Exercise aim:
Report each line of the data that has "cross" somewhere in it.

----- Data excerpts -----

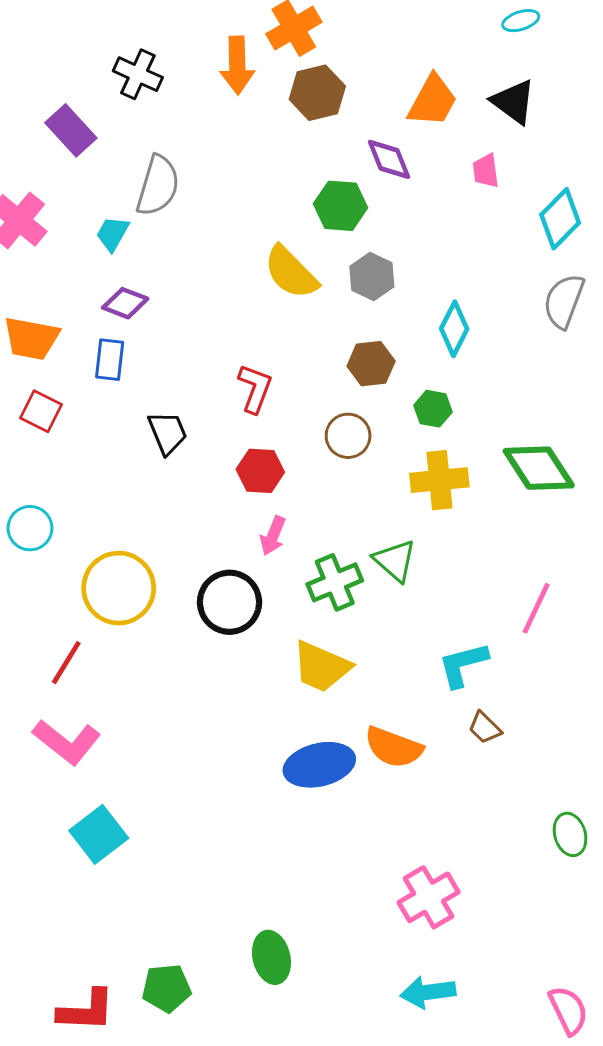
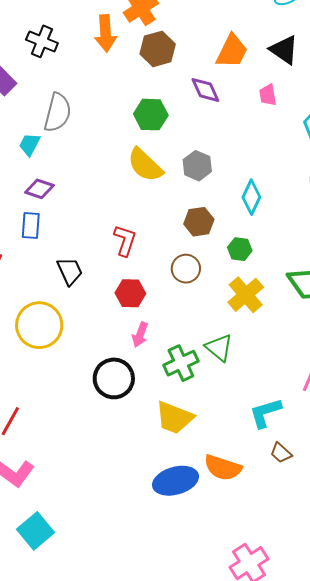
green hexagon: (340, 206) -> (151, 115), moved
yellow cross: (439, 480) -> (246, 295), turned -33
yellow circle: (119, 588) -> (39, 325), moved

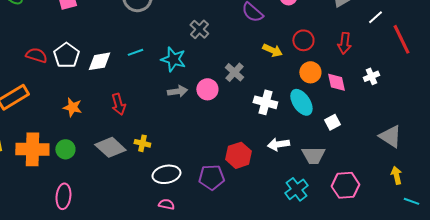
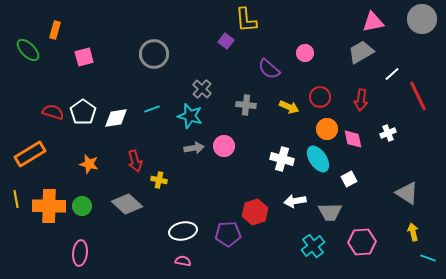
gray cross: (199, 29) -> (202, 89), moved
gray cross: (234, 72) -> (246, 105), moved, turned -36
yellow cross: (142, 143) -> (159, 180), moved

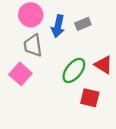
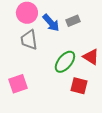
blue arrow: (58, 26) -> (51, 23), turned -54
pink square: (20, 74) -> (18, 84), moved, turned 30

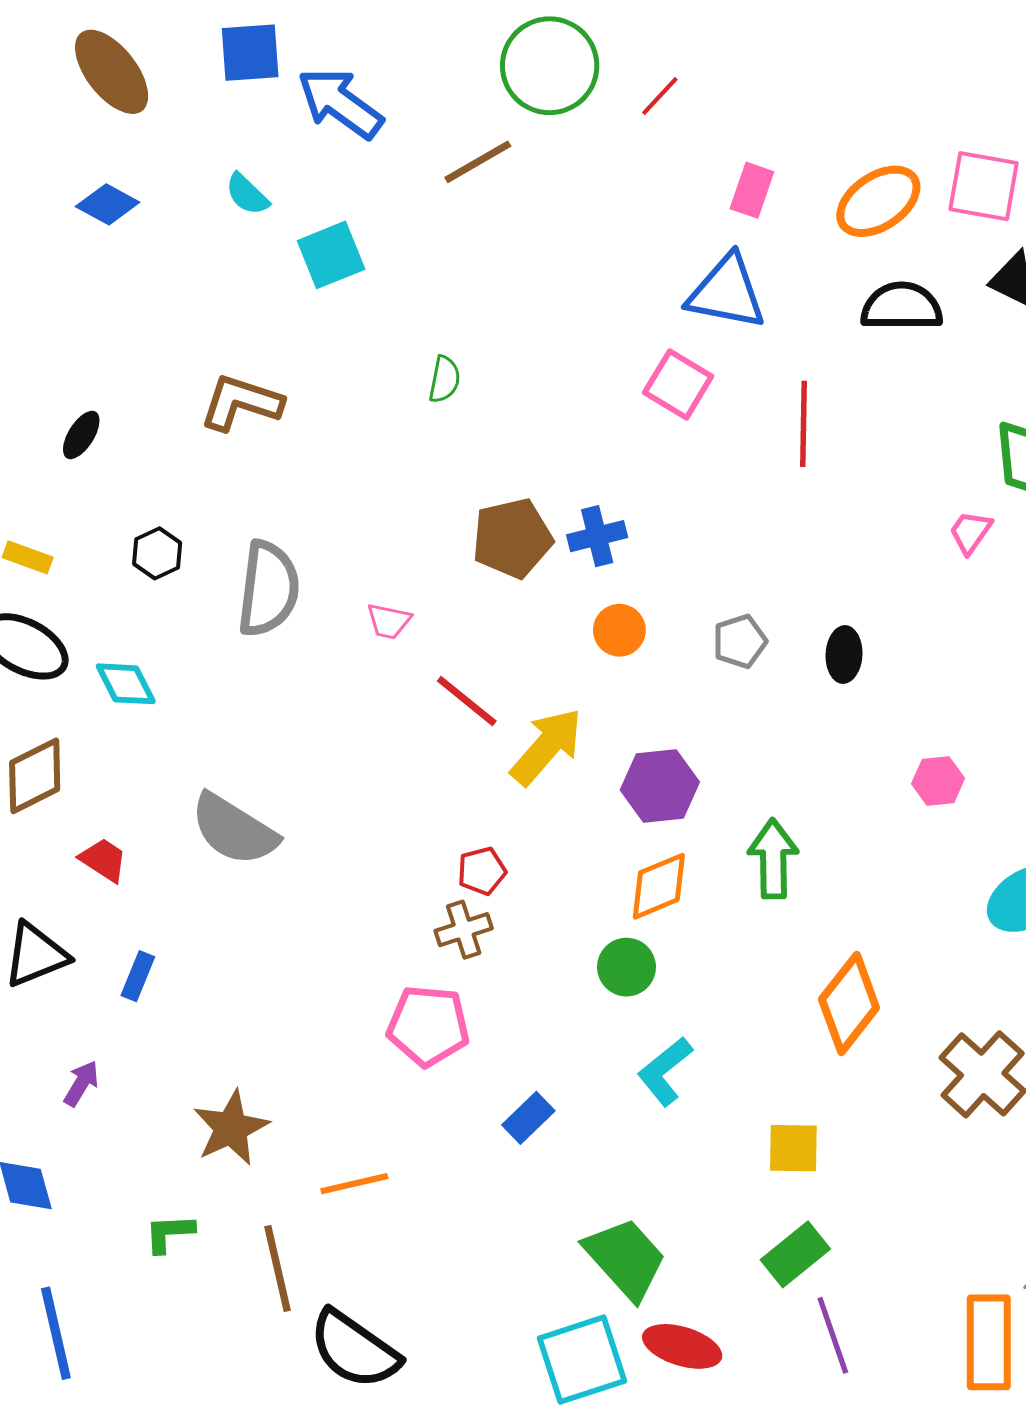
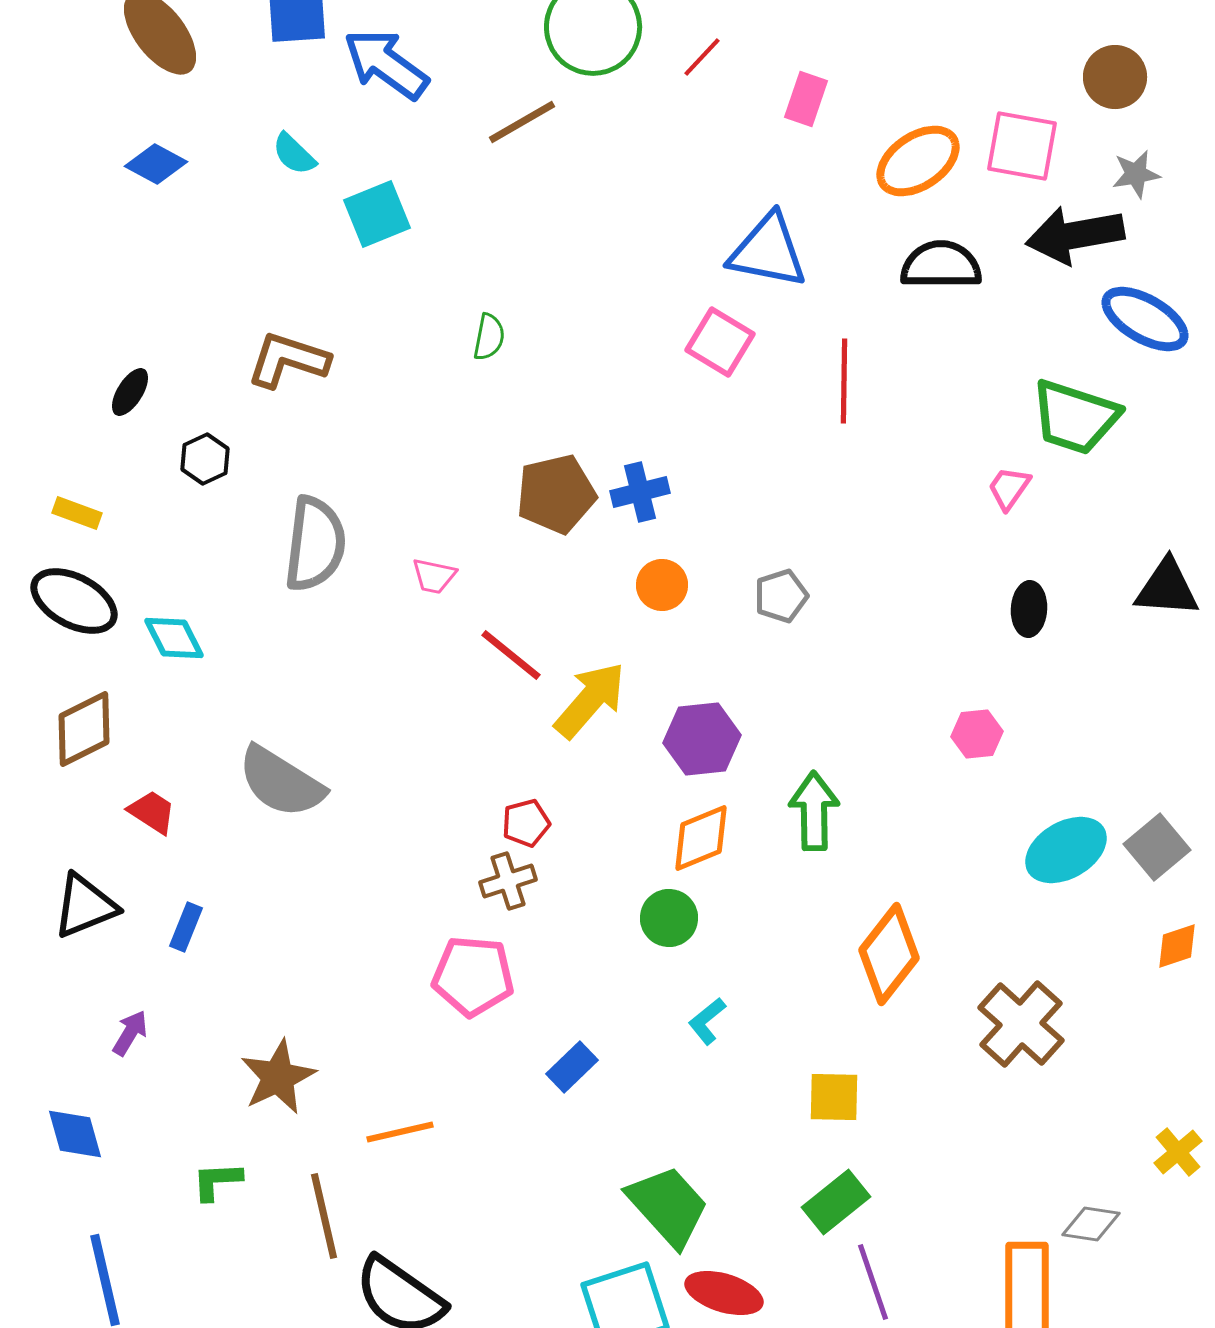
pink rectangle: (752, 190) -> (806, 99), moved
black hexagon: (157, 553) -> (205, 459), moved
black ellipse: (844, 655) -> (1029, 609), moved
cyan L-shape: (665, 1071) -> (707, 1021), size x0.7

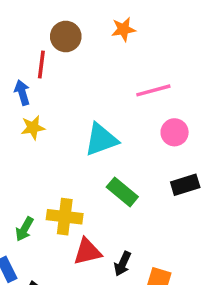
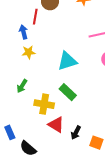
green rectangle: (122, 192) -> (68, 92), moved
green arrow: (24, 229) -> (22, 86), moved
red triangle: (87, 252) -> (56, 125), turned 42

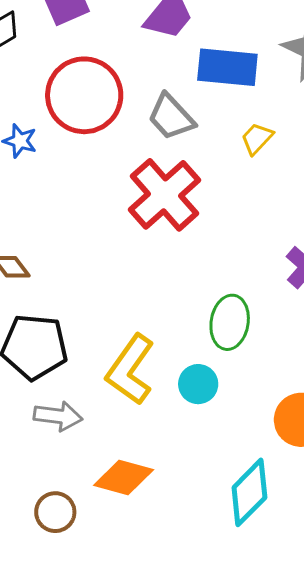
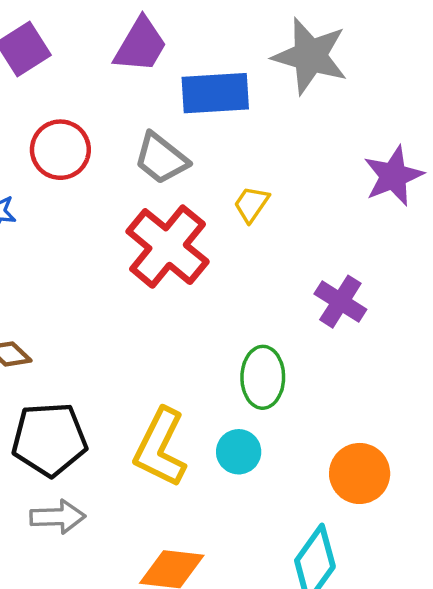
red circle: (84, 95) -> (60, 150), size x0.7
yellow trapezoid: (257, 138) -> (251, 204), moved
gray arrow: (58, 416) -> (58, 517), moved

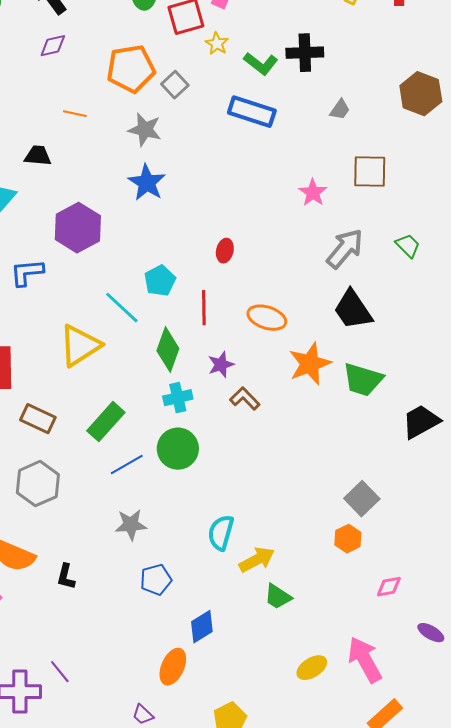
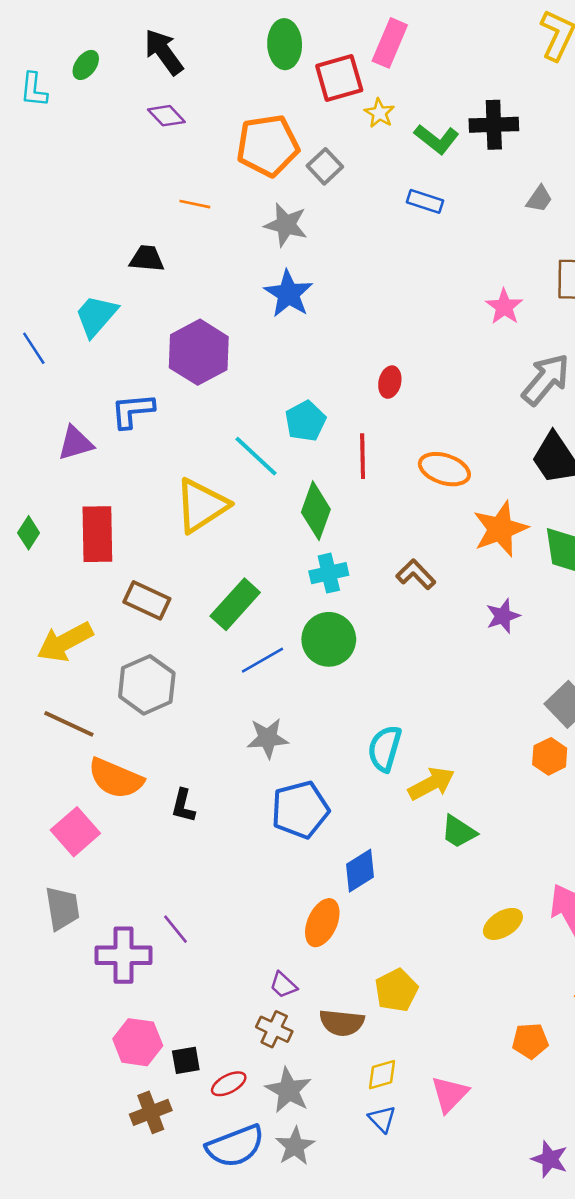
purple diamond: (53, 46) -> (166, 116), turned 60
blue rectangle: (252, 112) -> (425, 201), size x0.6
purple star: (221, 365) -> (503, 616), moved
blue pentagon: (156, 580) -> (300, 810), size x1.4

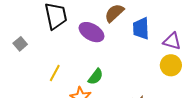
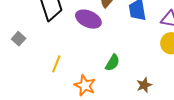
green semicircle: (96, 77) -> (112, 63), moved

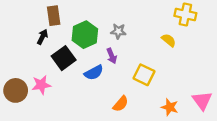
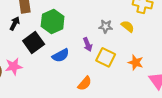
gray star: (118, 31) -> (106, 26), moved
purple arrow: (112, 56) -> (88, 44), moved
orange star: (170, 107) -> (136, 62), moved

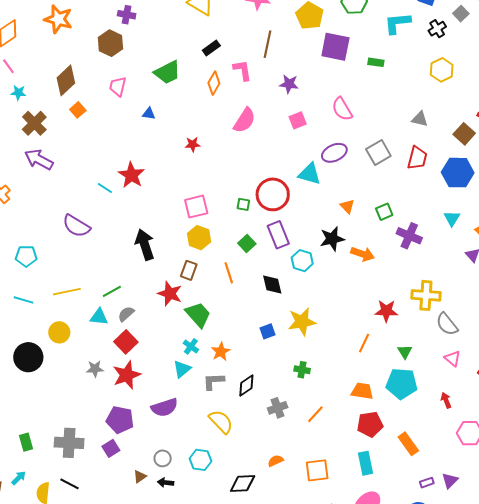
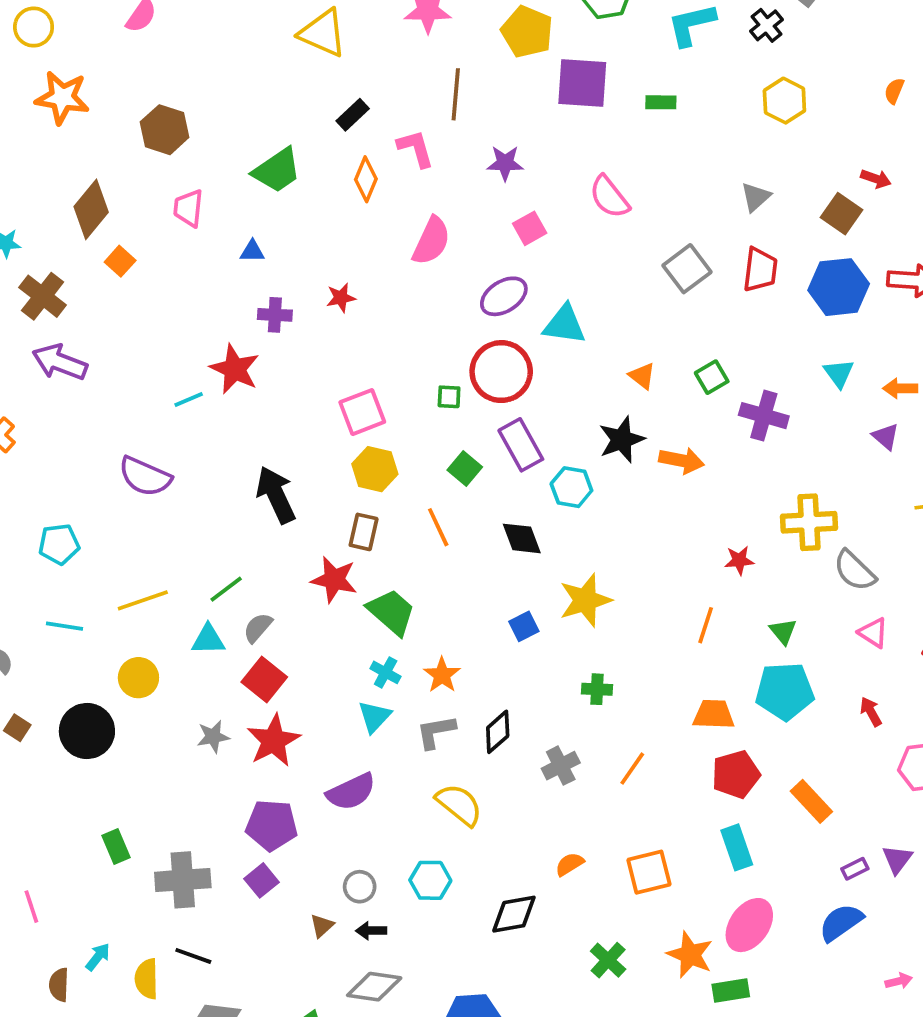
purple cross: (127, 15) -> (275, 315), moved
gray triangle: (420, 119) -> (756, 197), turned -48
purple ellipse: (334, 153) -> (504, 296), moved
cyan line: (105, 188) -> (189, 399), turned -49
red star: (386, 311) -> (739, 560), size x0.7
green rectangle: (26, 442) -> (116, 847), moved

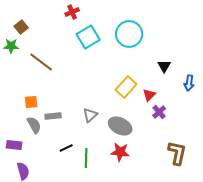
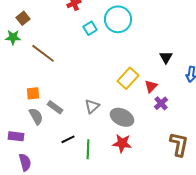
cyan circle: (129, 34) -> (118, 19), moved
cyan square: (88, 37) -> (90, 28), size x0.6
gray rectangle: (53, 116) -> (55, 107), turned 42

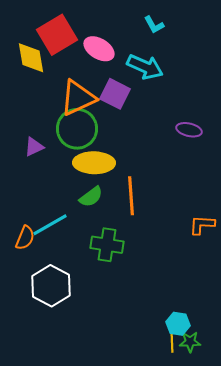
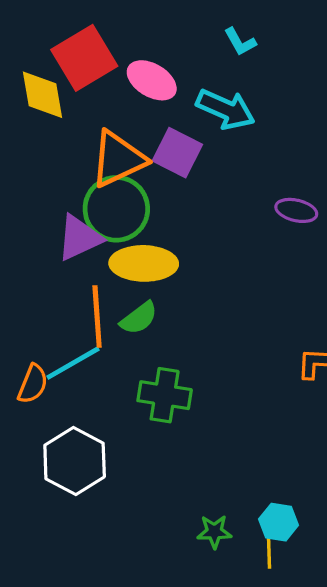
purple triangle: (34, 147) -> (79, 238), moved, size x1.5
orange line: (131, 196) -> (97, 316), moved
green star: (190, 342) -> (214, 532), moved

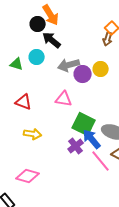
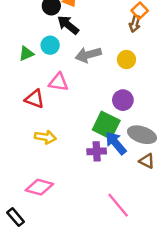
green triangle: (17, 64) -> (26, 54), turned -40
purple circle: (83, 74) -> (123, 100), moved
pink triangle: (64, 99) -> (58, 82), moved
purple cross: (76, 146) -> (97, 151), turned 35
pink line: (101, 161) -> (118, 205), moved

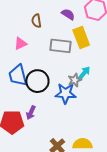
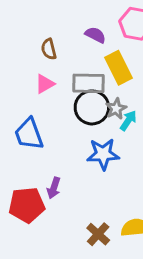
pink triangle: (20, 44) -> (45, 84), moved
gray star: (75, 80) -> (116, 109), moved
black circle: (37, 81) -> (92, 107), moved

-----

Finished task:
yellow cross: (439, 480) -> (246, 295), turned -33
gray cross: (199, 29) -> (202, 89), moved
gray cross: (234, 72) -> (246, 105), moved, turned -36
yellow cross: (142, 143) -> (159, 180), moved
purple cross: (127, 15) -> (275, 315), moved
purple cross: (76, 146) -> (97, 151), turned 35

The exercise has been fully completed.